● **TASK TO CARRY OUT**
The answer is to be an exact copy of the lines below running from the line with "yellow book: 2 -> 1" down to the line with "grey watering can: 3 -> 0", both ends included, and nothing more.

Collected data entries
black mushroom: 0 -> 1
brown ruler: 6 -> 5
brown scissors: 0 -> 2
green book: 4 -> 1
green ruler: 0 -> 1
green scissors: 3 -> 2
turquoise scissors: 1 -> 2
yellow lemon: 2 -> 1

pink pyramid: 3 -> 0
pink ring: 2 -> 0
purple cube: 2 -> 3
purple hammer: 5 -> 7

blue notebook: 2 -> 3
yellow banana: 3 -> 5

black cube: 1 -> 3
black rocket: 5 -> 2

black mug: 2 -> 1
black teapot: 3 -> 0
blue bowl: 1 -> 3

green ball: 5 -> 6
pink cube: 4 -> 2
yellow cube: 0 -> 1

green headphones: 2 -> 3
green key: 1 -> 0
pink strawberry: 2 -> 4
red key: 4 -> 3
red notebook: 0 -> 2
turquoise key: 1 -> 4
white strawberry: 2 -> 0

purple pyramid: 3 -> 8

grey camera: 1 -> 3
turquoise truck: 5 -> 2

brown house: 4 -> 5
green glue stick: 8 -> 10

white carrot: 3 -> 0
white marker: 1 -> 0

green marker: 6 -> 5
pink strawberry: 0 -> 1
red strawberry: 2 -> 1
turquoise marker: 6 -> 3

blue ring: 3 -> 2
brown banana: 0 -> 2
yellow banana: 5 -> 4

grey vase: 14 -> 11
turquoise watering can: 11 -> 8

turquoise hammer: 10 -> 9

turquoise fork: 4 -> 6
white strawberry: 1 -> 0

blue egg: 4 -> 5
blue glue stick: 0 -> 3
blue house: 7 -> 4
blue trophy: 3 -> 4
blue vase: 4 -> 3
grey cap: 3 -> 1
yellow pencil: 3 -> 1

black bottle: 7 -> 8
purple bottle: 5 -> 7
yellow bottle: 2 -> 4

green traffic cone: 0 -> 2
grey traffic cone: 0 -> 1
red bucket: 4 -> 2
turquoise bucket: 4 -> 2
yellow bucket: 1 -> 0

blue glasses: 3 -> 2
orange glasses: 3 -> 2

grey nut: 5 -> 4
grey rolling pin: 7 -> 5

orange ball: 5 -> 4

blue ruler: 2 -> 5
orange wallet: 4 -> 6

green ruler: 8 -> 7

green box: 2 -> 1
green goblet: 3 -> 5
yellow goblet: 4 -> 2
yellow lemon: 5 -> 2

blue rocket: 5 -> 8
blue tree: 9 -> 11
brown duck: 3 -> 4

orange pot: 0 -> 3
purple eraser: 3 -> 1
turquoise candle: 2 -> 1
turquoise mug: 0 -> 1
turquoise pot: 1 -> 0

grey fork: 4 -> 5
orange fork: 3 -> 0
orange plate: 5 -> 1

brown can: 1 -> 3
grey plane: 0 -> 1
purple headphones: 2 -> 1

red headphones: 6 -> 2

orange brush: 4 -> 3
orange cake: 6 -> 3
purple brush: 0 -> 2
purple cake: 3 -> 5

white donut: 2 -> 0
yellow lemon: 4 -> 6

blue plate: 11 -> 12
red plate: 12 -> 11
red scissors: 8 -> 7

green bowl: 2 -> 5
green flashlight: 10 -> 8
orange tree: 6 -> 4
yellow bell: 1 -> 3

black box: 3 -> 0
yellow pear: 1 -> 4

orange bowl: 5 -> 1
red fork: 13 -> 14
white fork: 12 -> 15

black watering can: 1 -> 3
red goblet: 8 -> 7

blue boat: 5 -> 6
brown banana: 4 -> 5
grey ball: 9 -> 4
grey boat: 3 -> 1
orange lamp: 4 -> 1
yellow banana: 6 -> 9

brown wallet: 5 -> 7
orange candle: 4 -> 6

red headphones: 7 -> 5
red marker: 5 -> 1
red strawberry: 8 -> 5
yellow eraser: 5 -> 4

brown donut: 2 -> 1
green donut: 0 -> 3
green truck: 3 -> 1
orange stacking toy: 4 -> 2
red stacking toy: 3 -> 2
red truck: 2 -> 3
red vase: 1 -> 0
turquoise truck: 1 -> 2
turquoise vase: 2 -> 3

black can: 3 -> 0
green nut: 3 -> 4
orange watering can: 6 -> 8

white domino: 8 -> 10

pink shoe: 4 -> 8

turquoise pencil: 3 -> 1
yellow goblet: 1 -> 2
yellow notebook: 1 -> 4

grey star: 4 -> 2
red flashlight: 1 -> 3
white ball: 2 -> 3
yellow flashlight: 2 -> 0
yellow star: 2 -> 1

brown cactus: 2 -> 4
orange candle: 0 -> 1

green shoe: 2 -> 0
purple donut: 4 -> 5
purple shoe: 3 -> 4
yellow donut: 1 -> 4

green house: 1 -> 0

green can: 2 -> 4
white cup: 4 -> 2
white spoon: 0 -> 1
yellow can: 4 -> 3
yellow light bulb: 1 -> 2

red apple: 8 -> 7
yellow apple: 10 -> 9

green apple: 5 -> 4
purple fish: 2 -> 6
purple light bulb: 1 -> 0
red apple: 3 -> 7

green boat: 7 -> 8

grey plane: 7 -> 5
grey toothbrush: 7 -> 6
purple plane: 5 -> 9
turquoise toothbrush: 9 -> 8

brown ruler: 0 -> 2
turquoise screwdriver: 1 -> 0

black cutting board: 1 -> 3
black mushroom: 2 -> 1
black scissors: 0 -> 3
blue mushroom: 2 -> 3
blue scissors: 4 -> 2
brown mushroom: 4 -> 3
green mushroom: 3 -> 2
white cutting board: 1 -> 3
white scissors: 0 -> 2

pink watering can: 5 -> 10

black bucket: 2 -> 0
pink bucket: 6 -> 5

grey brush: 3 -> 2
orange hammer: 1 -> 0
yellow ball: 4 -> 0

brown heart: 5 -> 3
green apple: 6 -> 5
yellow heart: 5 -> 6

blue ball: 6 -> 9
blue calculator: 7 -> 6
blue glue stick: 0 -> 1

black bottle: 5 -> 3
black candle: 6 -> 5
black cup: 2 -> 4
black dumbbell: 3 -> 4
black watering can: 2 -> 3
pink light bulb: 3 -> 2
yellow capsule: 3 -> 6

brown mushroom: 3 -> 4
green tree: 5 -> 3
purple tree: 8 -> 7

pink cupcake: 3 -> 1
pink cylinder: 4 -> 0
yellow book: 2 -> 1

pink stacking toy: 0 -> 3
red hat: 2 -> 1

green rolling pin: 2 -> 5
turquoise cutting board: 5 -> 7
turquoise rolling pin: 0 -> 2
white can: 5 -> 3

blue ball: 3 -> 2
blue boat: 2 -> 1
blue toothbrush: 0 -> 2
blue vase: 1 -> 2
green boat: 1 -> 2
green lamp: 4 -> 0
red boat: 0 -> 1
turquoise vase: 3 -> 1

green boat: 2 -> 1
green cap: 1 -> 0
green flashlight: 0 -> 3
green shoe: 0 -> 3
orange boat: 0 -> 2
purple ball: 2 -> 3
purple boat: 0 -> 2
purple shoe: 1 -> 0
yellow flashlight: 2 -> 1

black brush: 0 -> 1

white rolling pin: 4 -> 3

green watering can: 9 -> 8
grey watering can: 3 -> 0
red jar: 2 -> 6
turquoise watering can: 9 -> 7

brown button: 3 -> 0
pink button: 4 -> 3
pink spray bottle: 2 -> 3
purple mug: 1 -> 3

● **YOUR SOLUTION**
yellow book: 2 -> 1

pink stacking toy: 0 -> 3
red hat: 2 -> 1

green rolling pin: 2 -> 5
turquoise cutting board: 5 -> 7
turquoise rolling pin: 0 -> 2
white can: 5 -> 3

blue ball: 3 -> 2
blue boat: 2 -> 1
blue toothbrush: 0 -> 2
blue vase: 1 -> 2
green boat: 1 -> 2
green lamp: 4 -> 0
red boat: 0 -> 1
turquoise vase: 3 -> 1

green boat: 2 -> 1
green cap: 1 -> 0
green flashlight: 0 -> 3
green shoe: 0 -> 3
orange boat: 0 -> 2
purple ball: 2 -> 3
purple boat: 0 -> 2
purple shoe: 1 -> 0
yellow flashlight: 2 -> 1

black brush: 0 -> 1

white rolling pin: 4 -> 3

green watering can: 9 -> 8
grey watering can: 3 -> 0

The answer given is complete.